* INSTRUCTIONS TO FOLLOW *
Nothing but the pictures should be left out when you copy the records exactly.

* LISTED ENTRIES *
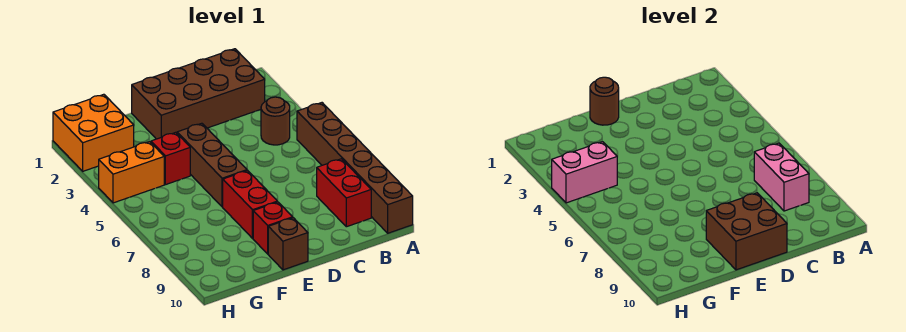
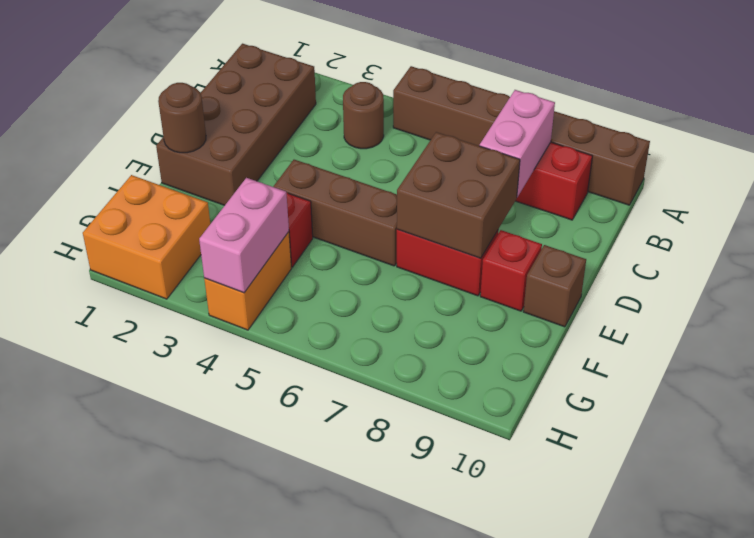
pink brick B7:B8 level 2 -> pink brick B8:C8 level 2
brown brick D9:E10 level 2 -> brown brick D7:E8 level 2

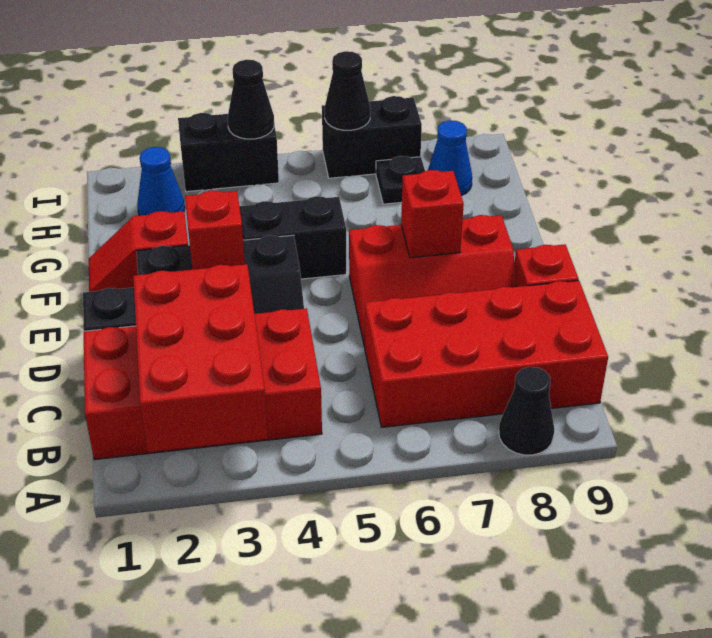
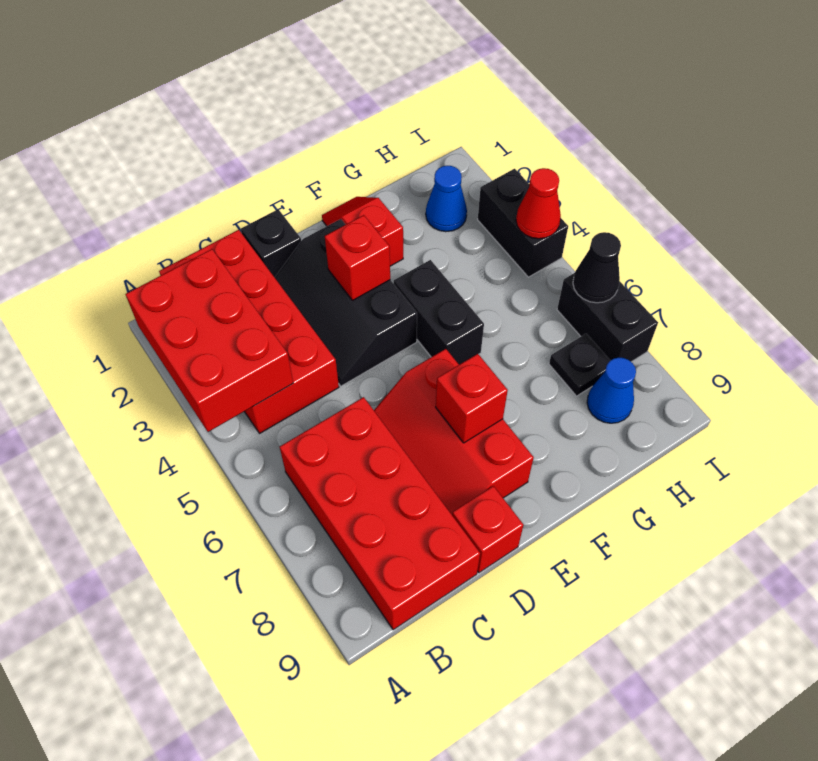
red brick A2:C3 level 2 -> red brick A2:B4 level 2
black cone A8 level 1 -> none
black cone I4 level 2 -> red cone I4 level 2

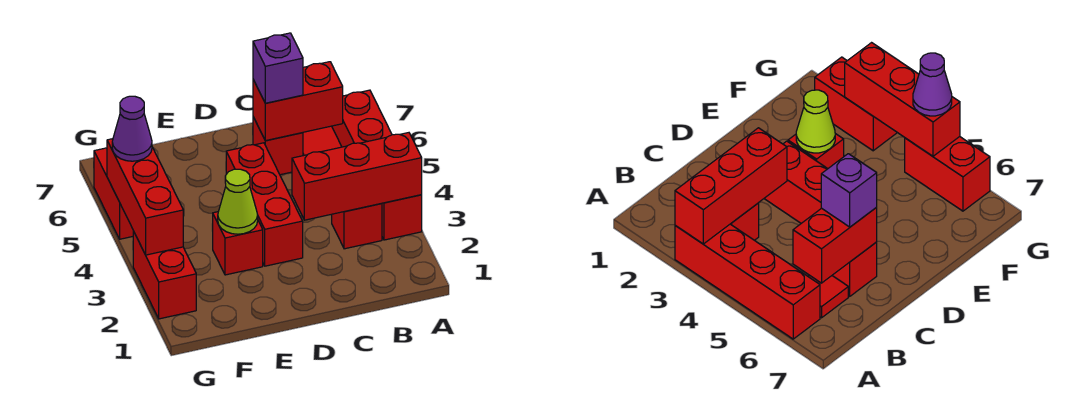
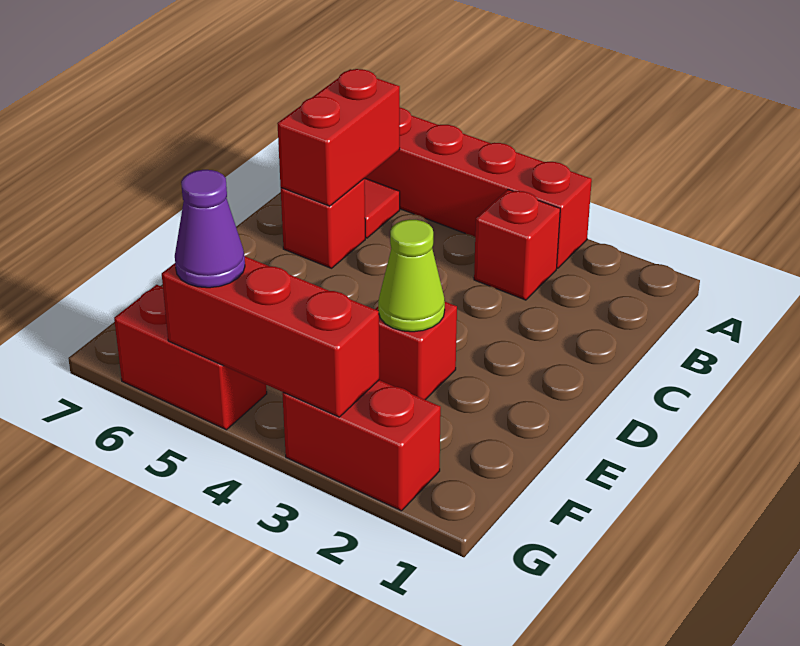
red brick A3:C3 level 2 -> none
purple brick C6 level 3 -> none
red brick D3:D5 level 1 -> none

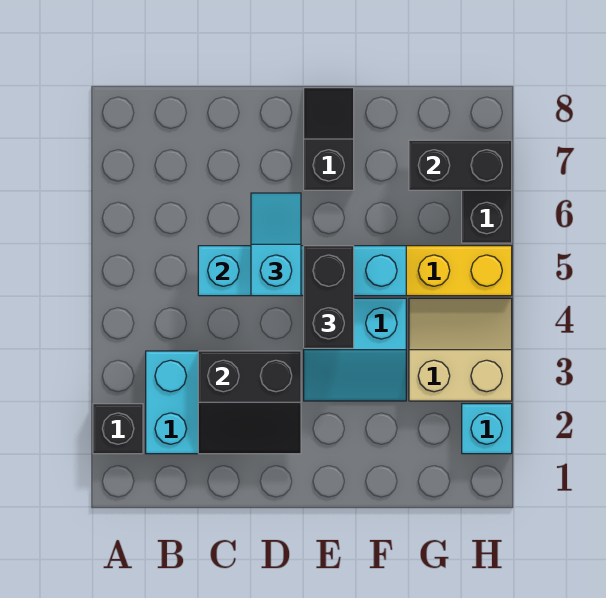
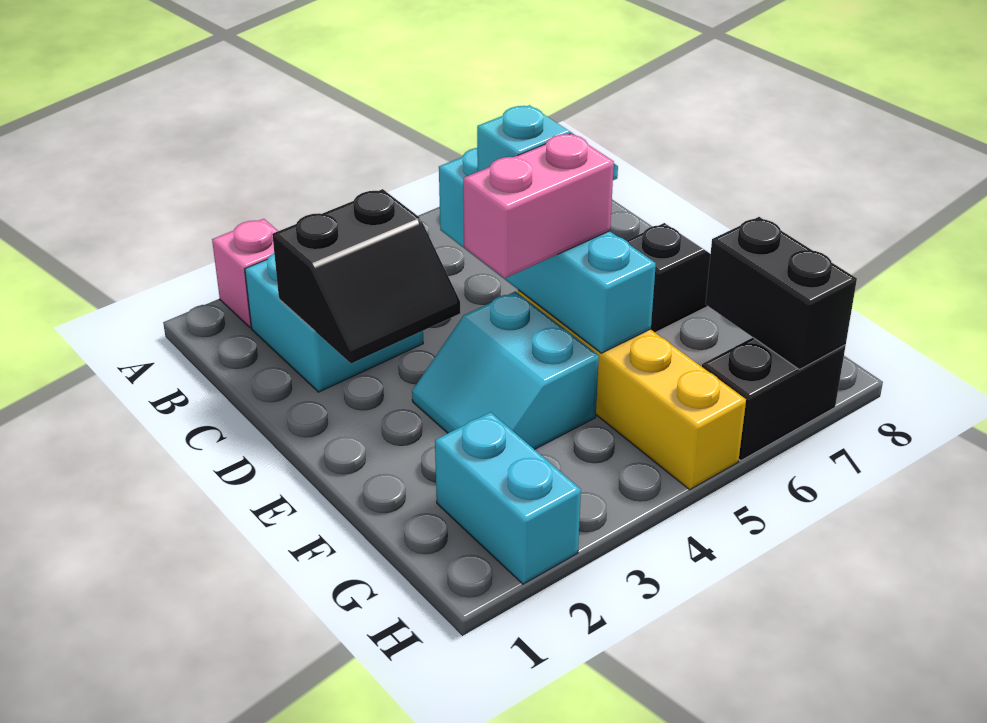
black brick A2 level 1 -> pink brick A2 level 1
black slope C2:D3 level 2 top 3 -> black slope C2:D3 level 2 top C
black brick E4:E5 level 3 -> pink brick E4:E5 level 3
tan slope G3:H4 level 1 top 3 -> none
cyan brick H2 level 1 -> cyan brick G2:H2 level 1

* TASK OUTPUT *
pink brick B7:B8 level 2 -> pink brick B8:C8 level 2
brown brick D9:E10 level 2 -> brown brick D7:E8 level 2

red brick A2:C3 level 2 -> red brick A2:B4 level 2
black cone A8 level 1 -> none
black cone I4 level 2 -> red cone I4 level 2

red brick A3:C3 level 2 -> none
purple brick C6 level 3 -> none
red brick D3:D5 level 1 -> none

black brick A2 level 1 -> pink brick A2 level 1
black slope C2:D3 level 2 top 3 -> black slope C2:D3 level 2 top C
black brick E4:E5 level 3 -> pink brick E4:E5 level 3
tan slope G3:H4 level 1 top 3 -> none
cyan brick H2 level 1 -> cyan brick G2:H2 level 1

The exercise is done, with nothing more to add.